**Problem statement**
What does the data read, word for word, from the line containing "(679, 151) = (201, 455): brown" through its final line? Give those lines only.

**Dataset excerpts**
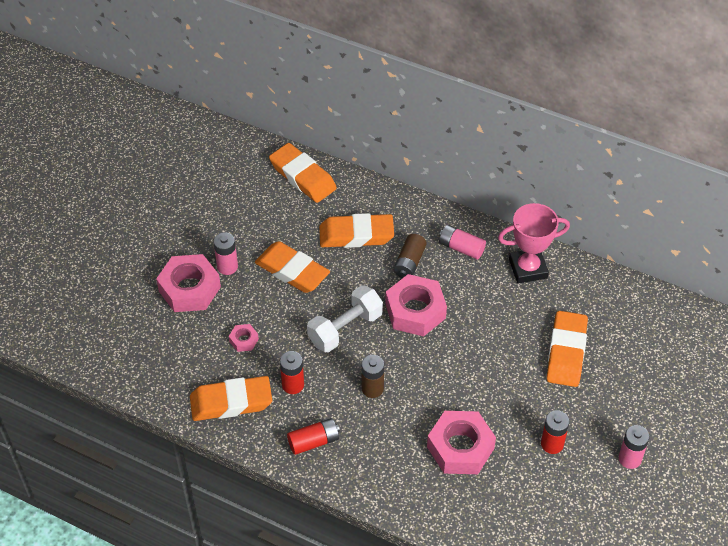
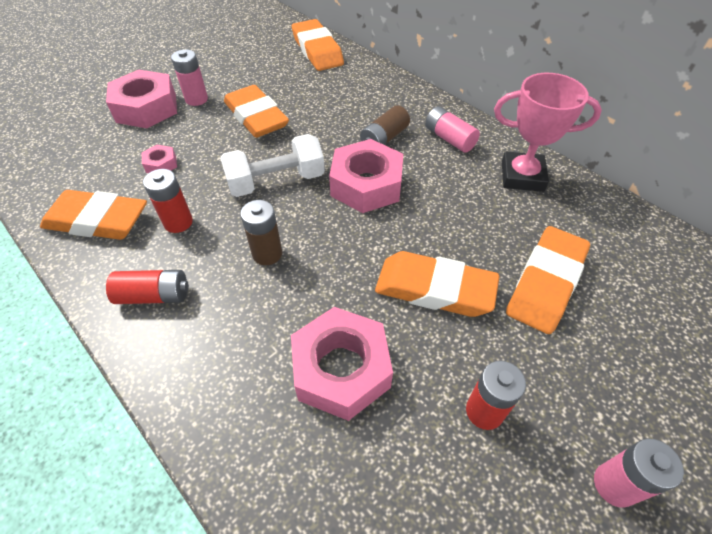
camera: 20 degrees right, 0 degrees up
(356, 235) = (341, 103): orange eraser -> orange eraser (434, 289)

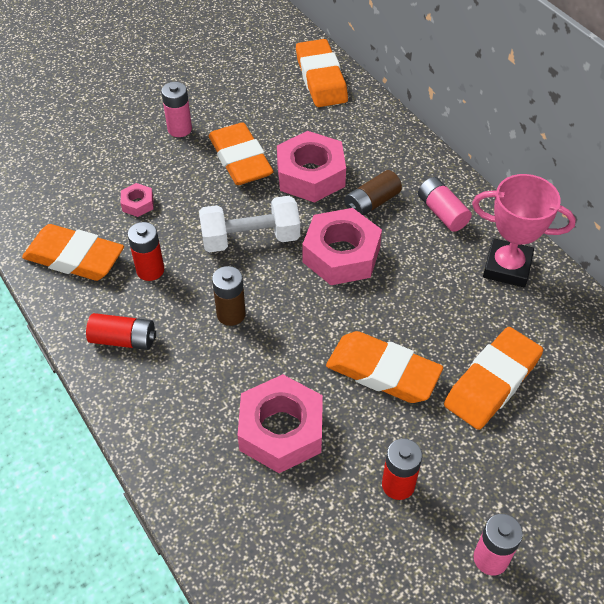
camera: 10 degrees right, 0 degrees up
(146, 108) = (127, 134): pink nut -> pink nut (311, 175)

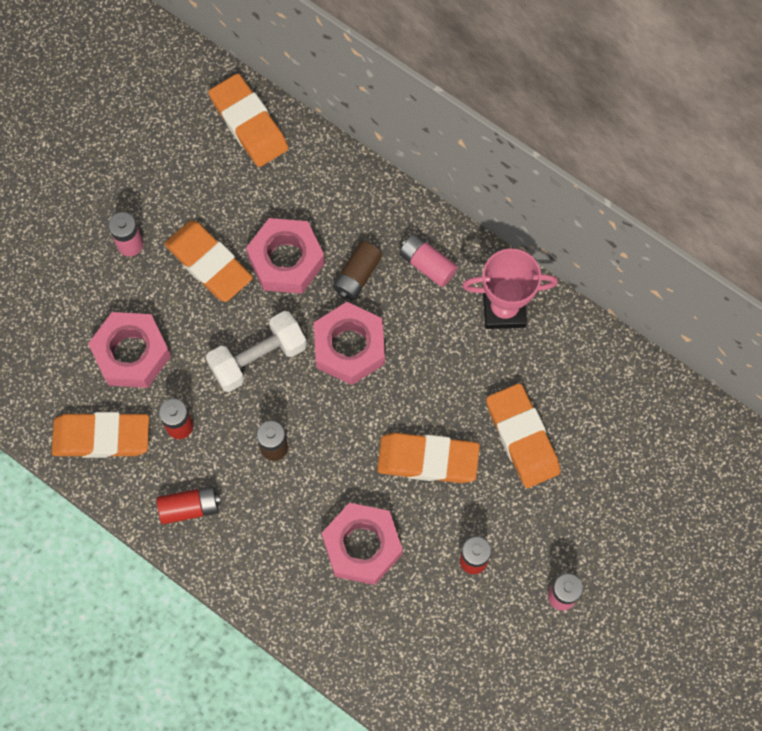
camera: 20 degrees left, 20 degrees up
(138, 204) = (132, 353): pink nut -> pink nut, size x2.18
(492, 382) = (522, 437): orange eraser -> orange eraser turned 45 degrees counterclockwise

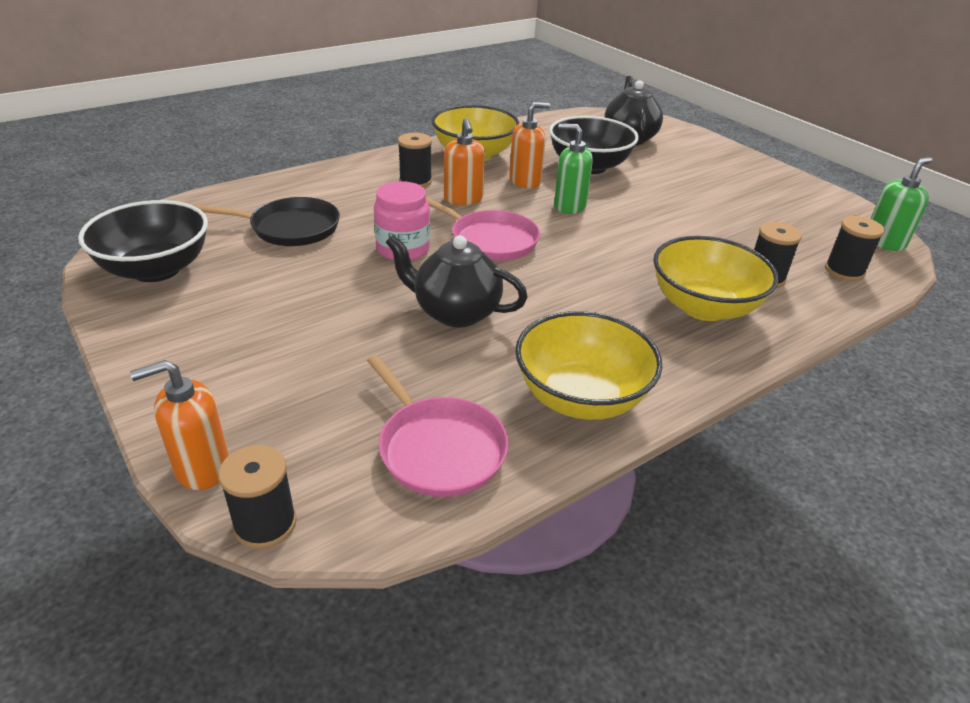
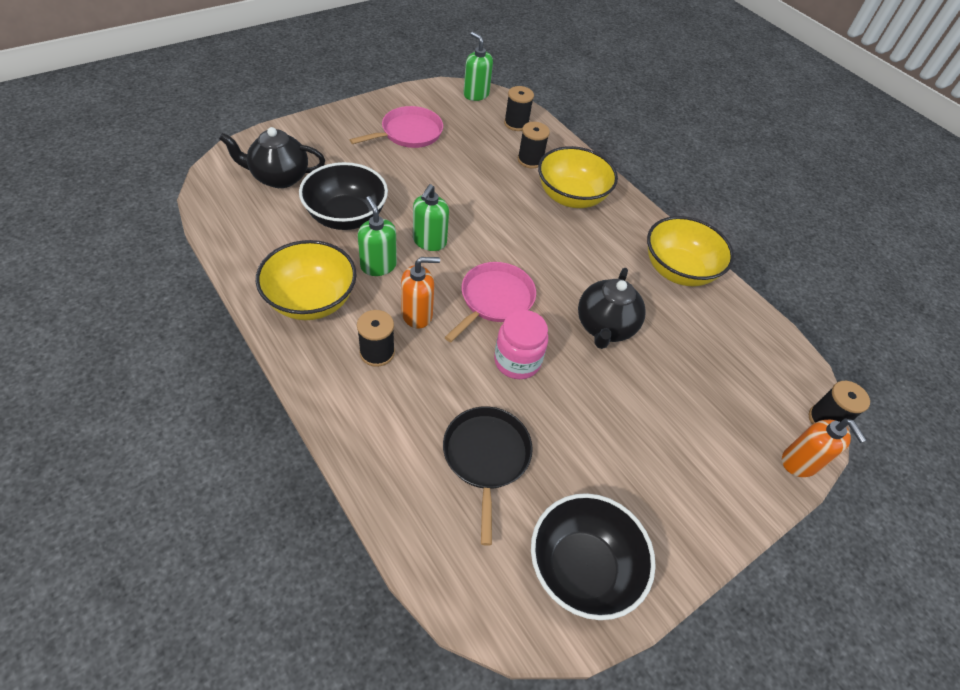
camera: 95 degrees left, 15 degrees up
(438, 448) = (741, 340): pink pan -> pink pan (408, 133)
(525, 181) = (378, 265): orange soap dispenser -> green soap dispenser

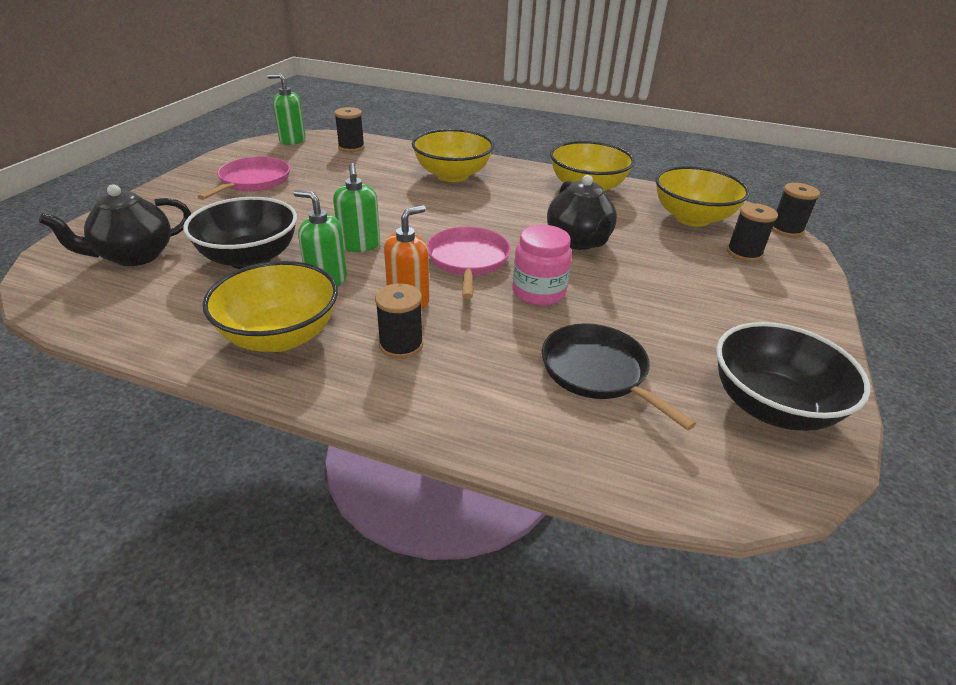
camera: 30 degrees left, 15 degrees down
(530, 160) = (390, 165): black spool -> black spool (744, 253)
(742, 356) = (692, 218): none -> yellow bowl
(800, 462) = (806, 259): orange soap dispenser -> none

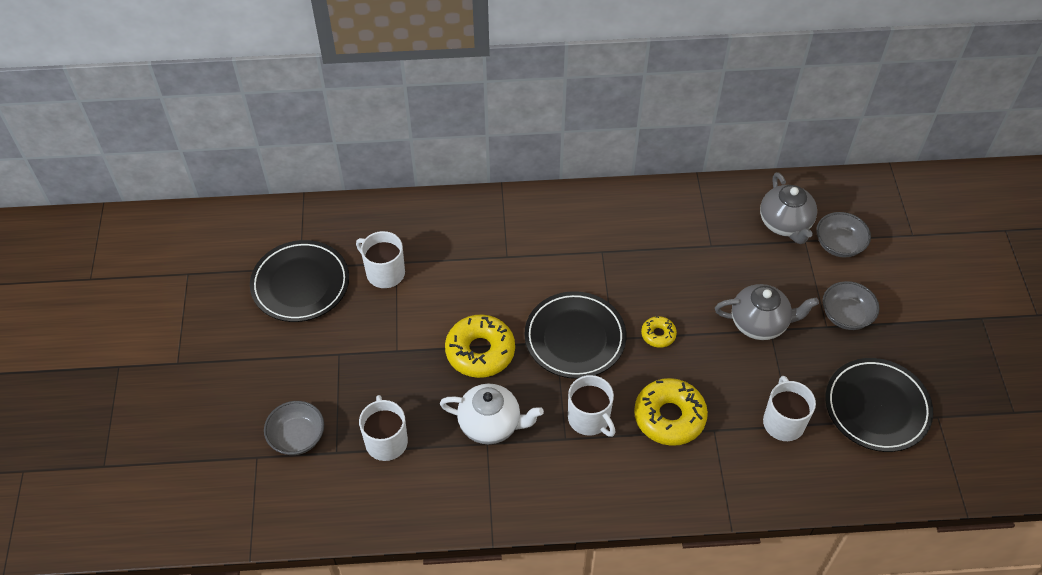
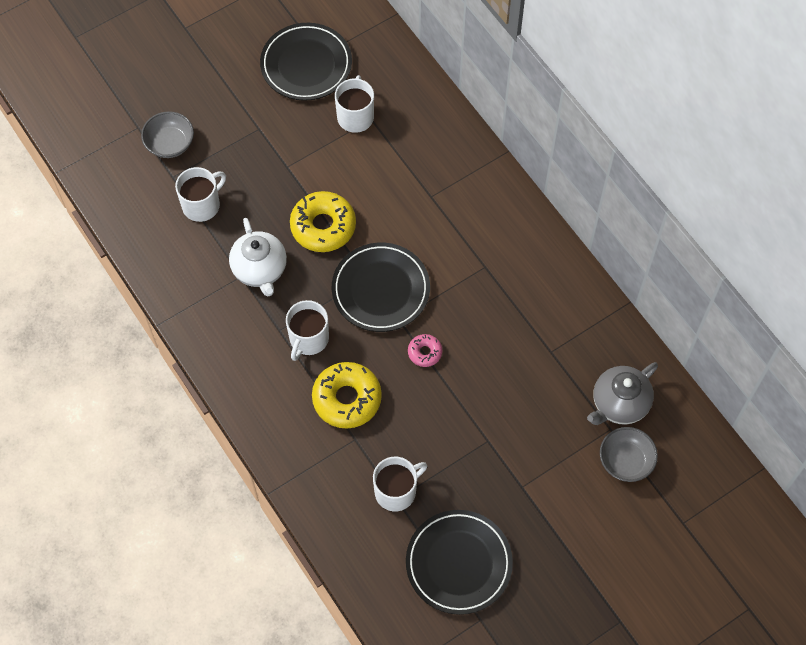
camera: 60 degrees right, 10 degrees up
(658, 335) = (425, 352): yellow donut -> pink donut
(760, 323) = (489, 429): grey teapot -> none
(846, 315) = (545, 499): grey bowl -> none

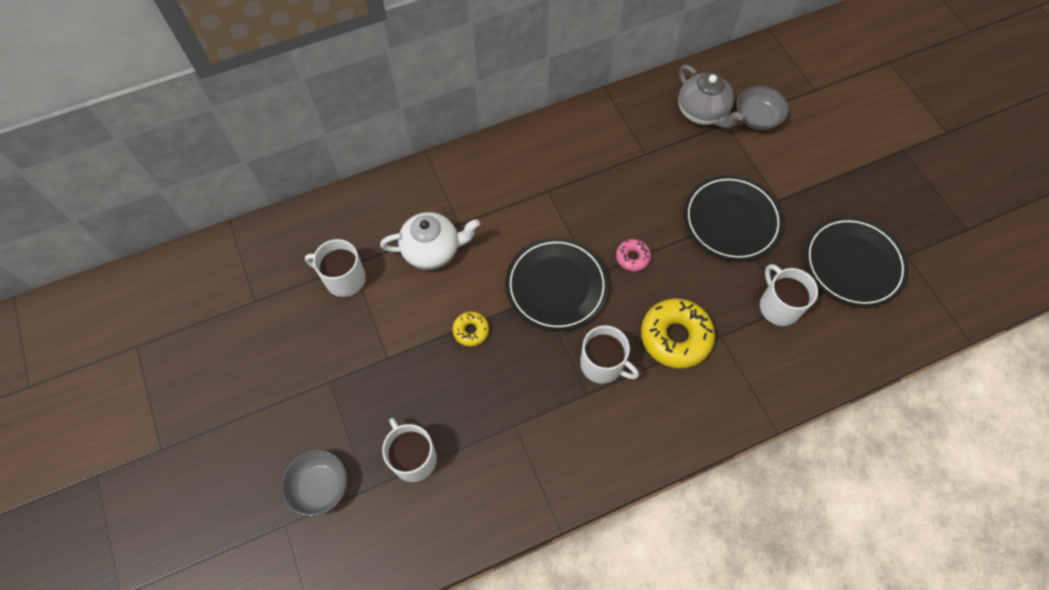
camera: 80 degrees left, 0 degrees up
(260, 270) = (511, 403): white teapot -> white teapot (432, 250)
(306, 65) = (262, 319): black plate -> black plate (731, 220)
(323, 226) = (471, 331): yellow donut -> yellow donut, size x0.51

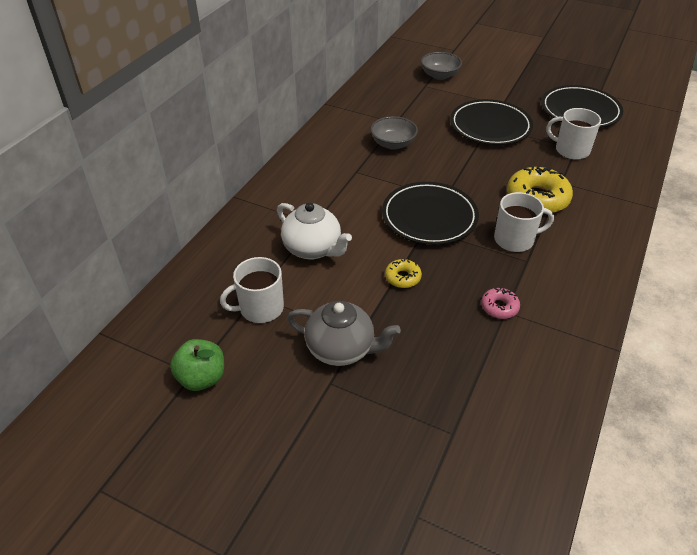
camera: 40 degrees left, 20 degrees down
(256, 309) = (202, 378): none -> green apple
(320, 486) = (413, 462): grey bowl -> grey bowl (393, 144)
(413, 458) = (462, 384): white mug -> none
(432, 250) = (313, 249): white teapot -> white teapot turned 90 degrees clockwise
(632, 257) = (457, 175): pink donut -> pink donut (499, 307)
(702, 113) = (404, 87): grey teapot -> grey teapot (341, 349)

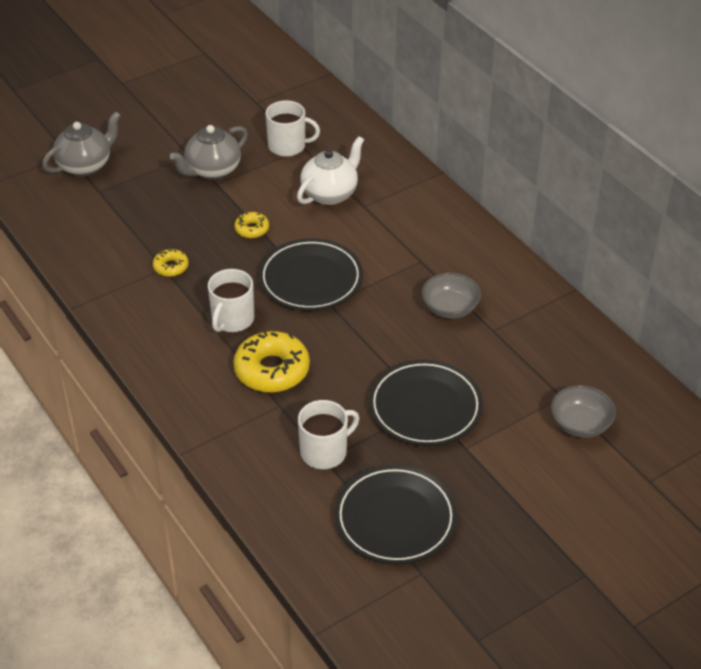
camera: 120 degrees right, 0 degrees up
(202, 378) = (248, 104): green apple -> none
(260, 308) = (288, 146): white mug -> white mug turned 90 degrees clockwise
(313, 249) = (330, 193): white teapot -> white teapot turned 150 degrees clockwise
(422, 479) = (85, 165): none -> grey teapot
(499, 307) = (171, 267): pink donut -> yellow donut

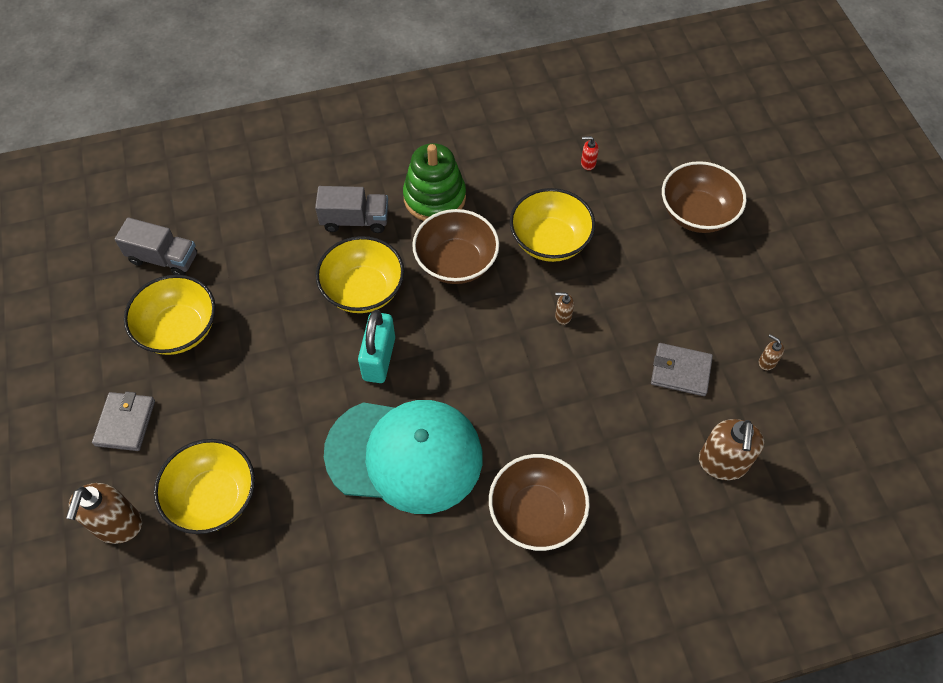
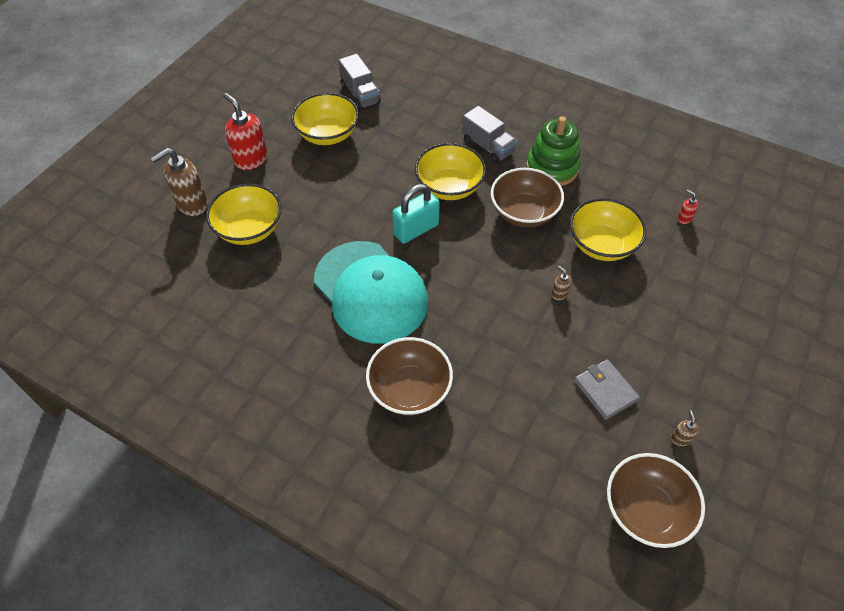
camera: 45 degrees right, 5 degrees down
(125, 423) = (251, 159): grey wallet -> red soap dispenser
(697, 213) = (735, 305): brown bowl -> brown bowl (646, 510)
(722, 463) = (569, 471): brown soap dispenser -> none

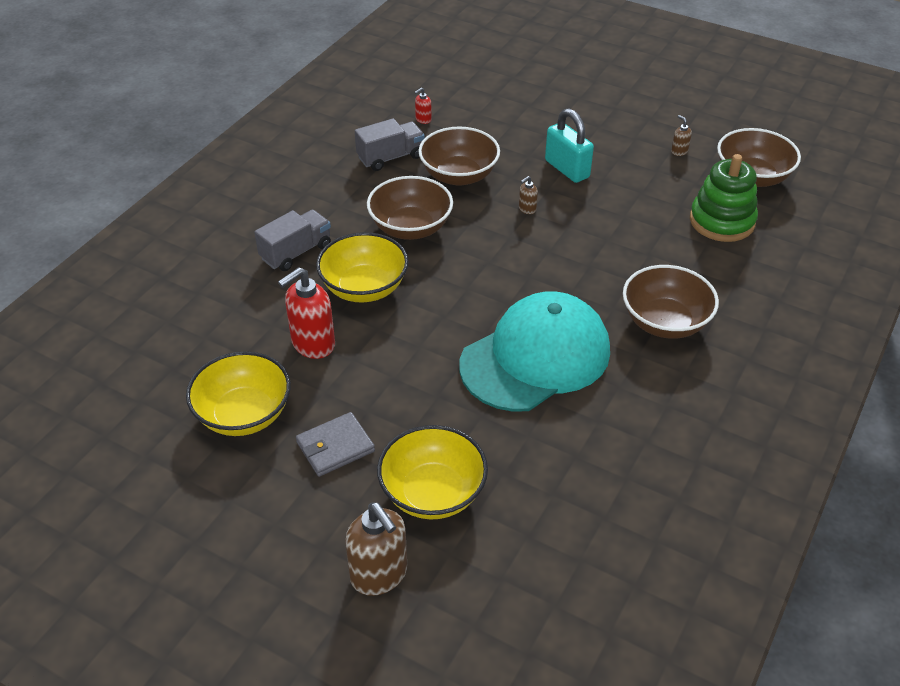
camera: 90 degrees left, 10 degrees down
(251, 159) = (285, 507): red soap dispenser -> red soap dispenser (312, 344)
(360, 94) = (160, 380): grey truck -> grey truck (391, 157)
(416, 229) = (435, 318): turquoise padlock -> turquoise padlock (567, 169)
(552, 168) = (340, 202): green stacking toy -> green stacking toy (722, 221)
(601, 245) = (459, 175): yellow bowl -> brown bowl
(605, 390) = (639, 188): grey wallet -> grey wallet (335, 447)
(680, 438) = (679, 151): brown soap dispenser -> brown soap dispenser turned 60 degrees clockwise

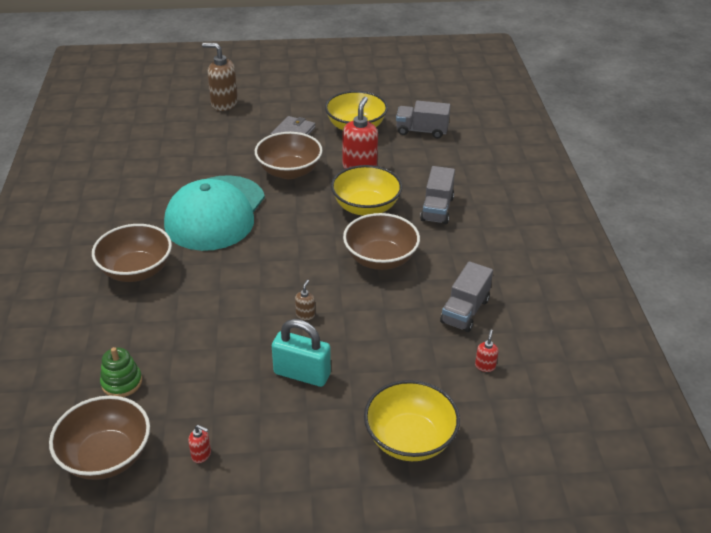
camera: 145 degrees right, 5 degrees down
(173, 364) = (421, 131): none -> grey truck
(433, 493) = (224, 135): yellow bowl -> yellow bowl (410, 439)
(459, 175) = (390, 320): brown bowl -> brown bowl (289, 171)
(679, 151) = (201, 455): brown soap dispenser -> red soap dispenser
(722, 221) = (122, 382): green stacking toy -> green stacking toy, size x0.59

**The answer**
(679, 151) = (201, 455): brown soap dispenser -> red soap dispenser
(722, 221) = (122, 382): green stacking toy -> green stacking toy, size x0.59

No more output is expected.